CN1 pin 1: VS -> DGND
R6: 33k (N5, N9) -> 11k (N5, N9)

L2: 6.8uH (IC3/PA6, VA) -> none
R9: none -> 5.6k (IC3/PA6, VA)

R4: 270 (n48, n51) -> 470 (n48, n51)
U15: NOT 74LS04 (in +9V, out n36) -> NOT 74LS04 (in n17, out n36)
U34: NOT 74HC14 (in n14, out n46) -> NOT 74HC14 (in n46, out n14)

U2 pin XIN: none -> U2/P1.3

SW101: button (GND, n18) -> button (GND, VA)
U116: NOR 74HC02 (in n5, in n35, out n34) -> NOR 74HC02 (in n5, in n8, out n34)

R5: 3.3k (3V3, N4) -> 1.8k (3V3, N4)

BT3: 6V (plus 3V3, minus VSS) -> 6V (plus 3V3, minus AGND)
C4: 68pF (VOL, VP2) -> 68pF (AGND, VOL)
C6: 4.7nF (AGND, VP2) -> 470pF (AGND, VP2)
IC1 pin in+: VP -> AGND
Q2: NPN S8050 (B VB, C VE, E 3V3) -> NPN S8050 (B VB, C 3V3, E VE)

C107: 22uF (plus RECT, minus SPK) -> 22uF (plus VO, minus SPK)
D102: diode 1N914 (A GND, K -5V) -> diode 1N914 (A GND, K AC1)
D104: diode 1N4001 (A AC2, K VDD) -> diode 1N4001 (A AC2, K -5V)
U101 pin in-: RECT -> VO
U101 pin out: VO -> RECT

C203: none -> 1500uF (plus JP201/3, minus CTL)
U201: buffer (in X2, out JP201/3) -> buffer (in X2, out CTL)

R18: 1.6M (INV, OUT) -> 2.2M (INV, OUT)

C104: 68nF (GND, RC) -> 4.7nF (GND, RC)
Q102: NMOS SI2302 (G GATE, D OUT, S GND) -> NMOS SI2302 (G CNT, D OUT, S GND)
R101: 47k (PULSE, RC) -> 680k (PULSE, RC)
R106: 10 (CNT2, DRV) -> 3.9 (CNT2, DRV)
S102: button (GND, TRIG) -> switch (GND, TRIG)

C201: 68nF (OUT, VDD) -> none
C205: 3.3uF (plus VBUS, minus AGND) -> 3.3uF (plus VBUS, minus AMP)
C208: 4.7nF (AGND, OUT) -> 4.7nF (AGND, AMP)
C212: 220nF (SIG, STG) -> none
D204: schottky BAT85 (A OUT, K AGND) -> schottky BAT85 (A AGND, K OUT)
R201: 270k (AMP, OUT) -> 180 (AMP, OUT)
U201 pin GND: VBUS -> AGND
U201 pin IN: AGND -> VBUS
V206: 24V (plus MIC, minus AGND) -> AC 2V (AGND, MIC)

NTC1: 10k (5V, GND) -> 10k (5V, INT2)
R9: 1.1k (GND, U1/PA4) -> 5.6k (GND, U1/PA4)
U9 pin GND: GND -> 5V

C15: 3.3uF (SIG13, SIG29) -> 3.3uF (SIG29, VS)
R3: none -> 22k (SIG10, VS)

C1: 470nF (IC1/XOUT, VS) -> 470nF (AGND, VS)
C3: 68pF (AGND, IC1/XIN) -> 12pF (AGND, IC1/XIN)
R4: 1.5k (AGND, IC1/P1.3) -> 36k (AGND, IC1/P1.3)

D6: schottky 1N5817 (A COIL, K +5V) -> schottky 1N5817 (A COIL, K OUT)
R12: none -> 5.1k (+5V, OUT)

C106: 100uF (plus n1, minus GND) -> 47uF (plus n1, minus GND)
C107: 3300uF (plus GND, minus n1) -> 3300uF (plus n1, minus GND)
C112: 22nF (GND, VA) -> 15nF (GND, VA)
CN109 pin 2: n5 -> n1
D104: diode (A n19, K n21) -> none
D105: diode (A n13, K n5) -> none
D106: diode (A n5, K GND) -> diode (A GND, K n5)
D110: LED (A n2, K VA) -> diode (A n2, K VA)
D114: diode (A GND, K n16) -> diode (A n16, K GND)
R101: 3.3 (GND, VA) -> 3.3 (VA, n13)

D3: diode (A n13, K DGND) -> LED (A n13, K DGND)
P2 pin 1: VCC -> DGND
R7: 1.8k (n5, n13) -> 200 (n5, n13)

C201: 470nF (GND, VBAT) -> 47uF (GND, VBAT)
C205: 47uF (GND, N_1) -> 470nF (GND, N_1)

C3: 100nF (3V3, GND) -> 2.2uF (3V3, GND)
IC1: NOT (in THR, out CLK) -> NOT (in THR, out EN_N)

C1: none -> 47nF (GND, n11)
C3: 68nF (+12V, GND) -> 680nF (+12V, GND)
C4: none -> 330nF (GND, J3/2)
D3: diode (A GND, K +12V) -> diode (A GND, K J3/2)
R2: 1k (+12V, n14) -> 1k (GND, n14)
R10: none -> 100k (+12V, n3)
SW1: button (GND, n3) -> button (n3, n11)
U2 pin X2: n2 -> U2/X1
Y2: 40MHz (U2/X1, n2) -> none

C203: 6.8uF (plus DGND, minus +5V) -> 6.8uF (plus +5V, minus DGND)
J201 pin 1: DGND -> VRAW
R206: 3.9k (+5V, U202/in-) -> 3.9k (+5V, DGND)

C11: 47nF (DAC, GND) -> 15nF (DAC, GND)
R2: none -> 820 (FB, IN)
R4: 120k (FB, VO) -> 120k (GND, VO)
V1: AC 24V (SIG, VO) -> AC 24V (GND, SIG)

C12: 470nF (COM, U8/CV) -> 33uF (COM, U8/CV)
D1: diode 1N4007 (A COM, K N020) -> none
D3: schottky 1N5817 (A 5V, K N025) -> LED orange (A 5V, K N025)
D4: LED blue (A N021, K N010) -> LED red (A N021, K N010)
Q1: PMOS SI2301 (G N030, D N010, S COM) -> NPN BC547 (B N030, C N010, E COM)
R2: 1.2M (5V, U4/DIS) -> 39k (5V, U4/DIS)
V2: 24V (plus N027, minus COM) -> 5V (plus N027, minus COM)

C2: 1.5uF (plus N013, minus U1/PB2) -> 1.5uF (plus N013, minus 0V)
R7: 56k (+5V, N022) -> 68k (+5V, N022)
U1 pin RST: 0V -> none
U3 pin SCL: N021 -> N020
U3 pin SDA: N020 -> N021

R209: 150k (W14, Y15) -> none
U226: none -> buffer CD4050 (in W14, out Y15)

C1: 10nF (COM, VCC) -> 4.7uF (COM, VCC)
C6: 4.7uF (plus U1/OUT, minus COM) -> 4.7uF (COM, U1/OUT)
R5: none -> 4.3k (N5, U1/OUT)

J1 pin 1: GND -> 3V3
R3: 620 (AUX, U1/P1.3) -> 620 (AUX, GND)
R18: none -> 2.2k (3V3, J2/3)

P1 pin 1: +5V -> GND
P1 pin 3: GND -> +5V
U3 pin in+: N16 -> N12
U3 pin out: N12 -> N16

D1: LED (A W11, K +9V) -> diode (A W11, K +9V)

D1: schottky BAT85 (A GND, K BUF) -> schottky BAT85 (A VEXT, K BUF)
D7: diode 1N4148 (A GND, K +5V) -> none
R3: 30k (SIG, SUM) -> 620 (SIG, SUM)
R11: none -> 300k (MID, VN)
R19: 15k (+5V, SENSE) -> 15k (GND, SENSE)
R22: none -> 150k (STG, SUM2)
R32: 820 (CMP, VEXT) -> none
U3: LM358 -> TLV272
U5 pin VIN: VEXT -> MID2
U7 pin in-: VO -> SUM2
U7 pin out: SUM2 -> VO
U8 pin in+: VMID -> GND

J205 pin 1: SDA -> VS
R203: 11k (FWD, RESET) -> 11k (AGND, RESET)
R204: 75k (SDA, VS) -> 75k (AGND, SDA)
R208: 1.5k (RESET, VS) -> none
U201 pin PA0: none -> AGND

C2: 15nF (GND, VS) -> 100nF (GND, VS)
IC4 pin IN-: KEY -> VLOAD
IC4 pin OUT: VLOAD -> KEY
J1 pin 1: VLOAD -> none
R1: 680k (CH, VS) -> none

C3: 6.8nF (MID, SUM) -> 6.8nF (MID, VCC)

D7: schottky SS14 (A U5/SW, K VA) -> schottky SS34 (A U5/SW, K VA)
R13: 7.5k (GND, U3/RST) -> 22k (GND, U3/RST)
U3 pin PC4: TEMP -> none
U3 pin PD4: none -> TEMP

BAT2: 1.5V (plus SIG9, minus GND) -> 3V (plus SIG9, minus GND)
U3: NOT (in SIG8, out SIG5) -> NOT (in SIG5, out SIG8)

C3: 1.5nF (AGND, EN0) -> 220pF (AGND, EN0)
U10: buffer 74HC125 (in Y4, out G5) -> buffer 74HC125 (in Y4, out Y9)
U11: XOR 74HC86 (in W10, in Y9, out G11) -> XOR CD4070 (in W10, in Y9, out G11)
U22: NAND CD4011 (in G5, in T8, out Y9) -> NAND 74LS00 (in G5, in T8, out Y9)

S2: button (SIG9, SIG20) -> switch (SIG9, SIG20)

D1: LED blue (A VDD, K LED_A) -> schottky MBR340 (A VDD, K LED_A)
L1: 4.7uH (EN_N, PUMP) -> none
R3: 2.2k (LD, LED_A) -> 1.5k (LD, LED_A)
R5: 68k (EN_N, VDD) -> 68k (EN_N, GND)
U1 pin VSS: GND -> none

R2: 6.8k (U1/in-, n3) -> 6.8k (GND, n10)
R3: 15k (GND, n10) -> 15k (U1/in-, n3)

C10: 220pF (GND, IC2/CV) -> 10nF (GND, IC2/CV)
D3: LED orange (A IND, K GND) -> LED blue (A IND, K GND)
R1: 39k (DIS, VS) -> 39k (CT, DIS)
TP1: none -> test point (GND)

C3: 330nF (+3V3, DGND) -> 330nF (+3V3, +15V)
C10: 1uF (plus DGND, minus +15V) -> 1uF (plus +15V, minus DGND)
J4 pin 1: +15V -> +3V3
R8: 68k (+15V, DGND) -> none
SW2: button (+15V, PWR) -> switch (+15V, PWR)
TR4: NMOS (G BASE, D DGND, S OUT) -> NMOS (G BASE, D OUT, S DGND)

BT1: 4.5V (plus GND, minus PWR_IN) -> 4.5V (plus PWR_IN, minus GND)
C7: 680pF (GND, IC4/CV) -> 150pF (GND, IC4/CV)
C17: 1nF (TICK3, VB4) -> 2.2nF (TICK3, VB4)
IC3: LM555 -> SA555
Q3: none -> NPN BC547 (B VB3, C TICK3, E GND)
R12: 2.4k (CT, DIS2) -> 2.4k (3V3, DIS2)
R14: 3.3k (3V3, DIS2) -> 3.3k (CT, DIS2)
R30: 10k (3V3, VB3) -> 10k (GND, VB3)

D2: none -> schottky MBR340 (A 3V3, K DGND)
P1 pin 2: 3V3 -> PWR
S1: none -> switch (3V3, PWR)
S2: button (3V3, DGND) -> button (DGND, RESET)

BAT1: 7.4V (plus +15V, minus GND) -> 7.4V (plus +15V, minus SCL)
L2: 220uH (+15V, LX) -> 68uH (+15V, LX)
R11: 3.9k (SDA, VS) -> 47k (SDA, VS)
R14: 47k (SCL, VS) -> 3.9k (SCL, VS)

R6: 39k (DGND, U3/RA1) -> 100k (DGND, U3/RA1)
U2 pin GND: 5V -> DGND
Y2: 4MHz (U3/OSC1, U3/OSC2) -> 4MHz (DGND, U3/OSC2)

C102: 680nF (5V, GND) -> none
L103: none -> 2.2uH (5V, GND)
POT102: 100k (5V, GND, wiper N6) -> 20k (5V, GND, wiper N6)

######

** WHAT IS EXPECTED **
Stop after the line containing "R18: 1.6M (INV, OUT) -> 2.2M (INV, OUT)": print exactly the lines from the start of the entries above up to it, that line included.

** RESULT FOR THIS EXERCISE **
CN1 pin 1: VS -> DGND
R6: 33k (N5, N9) -> 11k (N5, N9)

L2: 6.8uH (IC3/PA6, VA) -> none
R9: none -> 5.6k (IC3/PA6, VA)

R4: 270 (n48, n51) -> 470 (n48, n51)
U15: NOT 74LS04 (in +9V, out n36) -> NOT 74LS04 (in n17, out n36)
U34: NOT 74HC14 (in n14, out n46) -> NOT 74HC14 (in n46, out n14)

U2 pin XIN: none -> U2/P1.3

SW101: button (GND, n18) -> button (GND, VA)
U116: NOR 74HC02 (in n5, in n35, out n34) -> NOR 74HC02 (in n5, in n8, out n34)

R5: 3.3k (3V3, N4) -> 1.8k (3V3, N4)

BT3: 6V (plus 3V3, minus VSS) -> 6V (plus 3V3, minus AGND)
C4: 68pF (VOL, VP2) -> 68pF (AGND, VOL)
C6: 4.7nF (AGND, VP2) -> 470pF (AGND, VP2)
IC1 pin in+: VP -> AGND
Q2: NPN S8050 (B VB, C VE, E 3V3) -> NPN S8050 (B VB, C 3V3, E VE)

C107: 22uF (plus RECT, minus SPK) -> 22uF (plus VO, minus SPK)
D102: diode 1N914 (A GND, K -5V) -> diode 1N914 (A GND, K AC1)
D104: diode 1N4001 (A AC2, K VDD) -> diode 1N4001 (A AC2, K -5V)
U101 pin in-: RECT -> VO
U101 pin out: VO -> RECT

C203: none -> 1500uF (plus JP201/3, minus CTL)
U201: buffer (in X2, out JP201/3) -> buffer (in X2, out CTL)

R18: 1.6M (INV, OUT) -> 2.2M (INV, OUT)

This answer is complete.